WHAT YOU WILL DO -
Every entry needs to be repeated exactly, with nothing left out.

RECORDS SHOWN -
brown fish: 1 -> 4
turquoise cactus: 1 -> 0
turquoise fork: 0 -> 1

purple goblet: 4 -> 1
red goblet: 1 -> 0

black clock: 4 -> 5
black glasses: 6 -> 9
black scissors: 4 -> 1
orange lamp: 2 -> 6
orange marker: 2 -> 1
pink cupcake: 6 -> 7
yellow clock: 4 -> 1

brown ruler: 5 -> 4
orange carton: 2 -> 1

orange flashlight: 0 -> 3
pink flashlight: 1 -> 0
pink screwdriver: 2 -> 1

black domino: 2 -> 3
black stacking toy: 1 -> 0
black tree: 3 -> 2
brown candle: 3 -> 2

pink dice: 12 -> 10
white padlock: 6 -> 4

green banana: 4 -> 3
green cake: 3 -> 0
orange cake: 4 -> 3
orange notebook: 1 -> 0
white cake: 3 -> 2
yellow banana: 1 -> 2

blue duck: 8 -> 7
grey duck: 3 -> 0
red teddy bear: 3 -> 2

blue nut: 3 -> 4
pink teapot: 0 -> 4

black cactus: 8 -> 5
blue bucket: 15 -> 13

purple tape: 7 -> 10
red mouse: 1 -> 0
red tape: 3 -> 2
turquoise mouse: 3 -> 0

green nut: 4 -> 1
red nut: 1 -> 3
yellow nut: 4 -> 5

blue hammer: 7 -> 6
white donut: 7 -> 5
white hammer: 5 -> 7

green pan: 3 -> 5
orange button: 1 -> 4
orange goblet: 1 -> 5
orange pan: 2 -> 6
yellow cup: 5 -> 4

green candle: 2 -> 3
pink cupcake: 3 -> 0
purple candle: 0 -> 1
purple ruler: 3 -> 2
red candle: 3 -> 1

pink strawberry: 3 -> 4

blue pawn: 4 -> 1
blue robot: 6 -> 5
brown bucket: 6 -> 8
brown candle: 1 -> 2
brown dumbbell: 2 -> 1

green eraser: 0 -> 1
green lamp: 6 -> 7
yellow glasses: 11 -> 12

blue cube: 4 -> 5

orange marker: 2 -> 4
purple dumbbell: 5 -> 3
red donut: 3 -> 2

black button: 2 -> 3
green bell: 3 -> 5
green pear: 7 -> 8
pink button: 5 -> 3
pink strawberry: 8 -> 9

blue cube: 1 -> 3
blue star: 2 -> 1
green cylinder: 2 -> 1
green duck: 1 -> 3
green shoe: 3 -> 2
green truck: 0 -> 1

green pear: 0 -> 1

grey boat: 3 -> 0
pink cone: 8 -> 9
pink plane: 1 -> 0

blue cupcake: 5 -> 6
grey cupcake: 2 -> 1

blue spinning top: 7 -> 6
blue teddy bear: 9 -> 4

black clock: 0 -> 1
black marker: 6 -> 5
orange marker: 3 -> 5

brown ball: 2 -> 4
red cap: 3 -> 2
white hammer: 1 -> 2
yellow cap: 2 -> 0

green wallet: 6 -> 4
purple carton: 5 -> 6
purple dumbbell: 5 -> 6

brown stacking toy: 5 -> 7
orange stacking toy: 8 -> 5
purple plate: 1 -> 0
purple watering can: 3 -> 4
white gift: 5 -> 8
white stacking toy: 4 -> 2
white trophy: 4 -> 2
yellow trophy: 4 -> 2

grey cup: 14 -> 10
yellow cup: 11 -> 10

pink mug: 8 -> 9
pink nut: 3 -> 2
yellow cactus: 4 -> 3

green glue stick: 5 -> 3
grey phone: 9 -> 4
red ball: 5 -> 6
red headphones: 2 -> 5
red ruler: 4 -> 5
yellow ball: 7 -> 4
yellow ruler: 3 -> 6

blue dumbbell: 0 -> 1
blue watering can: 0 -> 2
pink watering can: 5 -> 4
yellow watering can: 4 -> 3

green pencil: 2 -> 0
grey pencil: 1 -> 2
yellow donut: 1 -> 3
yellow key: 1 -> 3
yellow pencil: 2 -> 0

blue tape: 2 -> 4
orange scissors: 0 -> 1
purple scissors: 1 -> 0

OUTPUT FOR THIS TASK -
brown fish: 1 -> 4
turquoise cactus: 1 -> 0
turquoise fork: 0 -> 1

purple goblet: 4 -> 1
red goblet: 1 -> 0

black clock: 4 -> 5
black glasses: 6 -> 9
black scissors: 4 -> 1
orange lamp: 2 -> 6
orange marker: 2 -> 1
pink cupcake: 6 -> 7
yellow clock: 4 -> 1

brown ruler: 5 -> 4
orange carton: 2 -> 1

orange flashlight: 0 -> 3
pink flashlight: 1 -> 0
pink screwdriver: 2 -> 1

black domino: 2 -> 3
black stacking toy: 1 -> 0
black tree: 3 -> 2
brown candle: 3 -> 2

pink dice: 12 -> 10
white padlock: 6 -> 4

green banana: 4 -> 3
green cake: 3 -> 0
orange cake: 4 -> 3
orange notebook: 1 -> 0
white cake: 3 -> 2
yellow banana: 1 -> 2

blue duck: 8 -> 7
grey duck: 3 -> 0
red teddy bear: 3 -> 2

blue nut: 3 -> 4
pink teapot: 0 -> 4

black cactus: 8 -> 5
blue bucket: 15 -> 13

purple tape: 7 -> 10
red mouse: 1 -> 0
red tape: 3 -> 2
turquoise mouse: 3 -> 0

green nut: 4 -> 1
red nut: 1 -> 3
yellow nut: 4 -> 5

blue hammer: 7 -> 6
white donut: 7 -> 5
white hammer: 5 -> 7

green pan: 3 -> 5
orange button: 1 -> 4
orange goblet: 1 -> 5
orange pan: 2 -> 6
yellow cup: 5 -> 4

green candle: 2 -> 3
pink cupcake: 3 -> 0
purple candle: 0 -> 1
purple ruler: 3 -> 2
red candle: 3 -> 1

pink strawberry: 3 -> 4

blue pawn: 4 -> 1
blue robot: 6 -> 5
brown bucket: 6 -> 8
brown candle: 1 -> 2
brown dumbbell: 2 -> 1

green eraser: 0 -> 1
green lamp: 6 -> 7
yellow glasses: 11 -> 12

blue cube: 4 -> 5

orange marker: 2 -> 4
purple dumbbell: 5 -> 3
red donut: 3 -> 2

black button: 2 -> 3
green bell: 3 -> 5
green pear: 7 -> 8
pink button: 5 -> 3
pink strawberry: 8 -> 9

blue cube: 1 -> 3
blue star: 2 -> 1
green cylinder: 2 -> 1
green duck: 1 -> 3
green shoe: 3 -> 2
green truck: 0 -> 1

green pear: 0 -> 1

grey boat: 3 -> 0
pink cone: 8 -> 9
pink plane: 1 -> 0

blue cupcake: 5 -> 6
grey cupcake: 2 -> 1

blue spinning top: 7 -> 6
blue teddy bear: 9 -> 4

black clock: 0 -> 1
black marker: 6 -> 5
orange marker: 3 -> 5

brown ball: 2 -> 4
red cap: 3 -> 2
white hammer: 1 -> 2
yellow cap: 2 -> 0

green wallet: 6 -> 4
purple carton: 5 -> 6
purple dumbbell: 5 -> 6

brown stacking toy: 5 -> 7
orange stacking toy: 8 -> 5
purple plate: 1 -> 0
purple watering can: 3 -> 4
white gift: 5 -> 8
white stacking toy: 4 -> 2
white trophy: 4 -> 2
yellow trophy: 4 -> 2

grey cup: 14 -> 10
yellow cup: 11 -> 10

pink mug: 8 -> 9
pink nut: 3 -> 2
yellow cactus: 4 -> 3

green glue stick: 5 -> 3
grey phone: 9 -> 4
red ball: 5 -> 6
red headphones: 2 -> 5
red ruler: 4 -> 5
yellow ball: 7 -> 4
yellow ruler: 3 -> 6

blue dumbbell: 0 -> 1
blue watering can: 0 -> 2
pink watering can: 5 -> 4
yellow watering can: 4 -> 3

green pencil: 2 -> 0
grey pencil: 1 -> 2
yellow donut: 1 -> 3
yellow key: 1 -> 3
yellow pencil: 2 -> 0

blue tape: 2 -> 4
orange scissors: 0 -> 1
purple scissors: 1 -> 0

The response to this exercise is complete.